DATASET EXCERPTS.

_____

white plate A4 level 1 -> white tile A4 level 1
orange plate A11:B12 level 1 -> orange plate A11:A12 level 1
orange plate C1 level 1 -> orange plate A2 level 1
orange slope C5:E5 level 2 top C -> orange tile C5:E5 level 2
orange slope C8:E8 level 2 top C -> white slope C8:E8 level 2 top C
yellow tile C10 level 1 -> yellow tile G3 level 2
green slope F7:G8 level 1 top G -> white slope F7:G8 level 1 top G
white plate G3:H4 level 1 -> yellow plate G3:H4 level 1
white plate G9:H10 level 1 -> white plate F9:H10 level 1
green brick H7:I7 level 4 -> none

_____

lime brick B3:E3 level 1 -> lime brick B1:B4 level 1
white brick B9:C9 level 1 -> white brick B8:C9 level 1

_____

Using the records above, restate word for word the lines from the one with "white plate A4" through the one with "green brick H7:I7 level 4 -> none", both included.

SOLUTION FOR THIS EXERCISE.
white plate A4 level 1 -> white tile A4 level 1
orange plate A11:B12 level 1 -> orange plate A11:A12 level 1
orange plate C1 level 1 -> orange plate A2 level 1
orange slope C5:E5 level 2 top C -> orange tile C5:E5 level 2
orange slope C8:E8 level 2 top C -> white slope C8:E8 level 2 top C
yellow tile C10 level 1 -> yellow tile G3 level 2
green slope F7:G8 level 1 top G -> white slope F7:G8 level 1 top G
white plate G3:H4 level 1 -> yellow plate G3:H4 level 1
white plate G9:H10 level 1 -> white plate F9:H10 level 1
green brick H7:I7 level 4 -> none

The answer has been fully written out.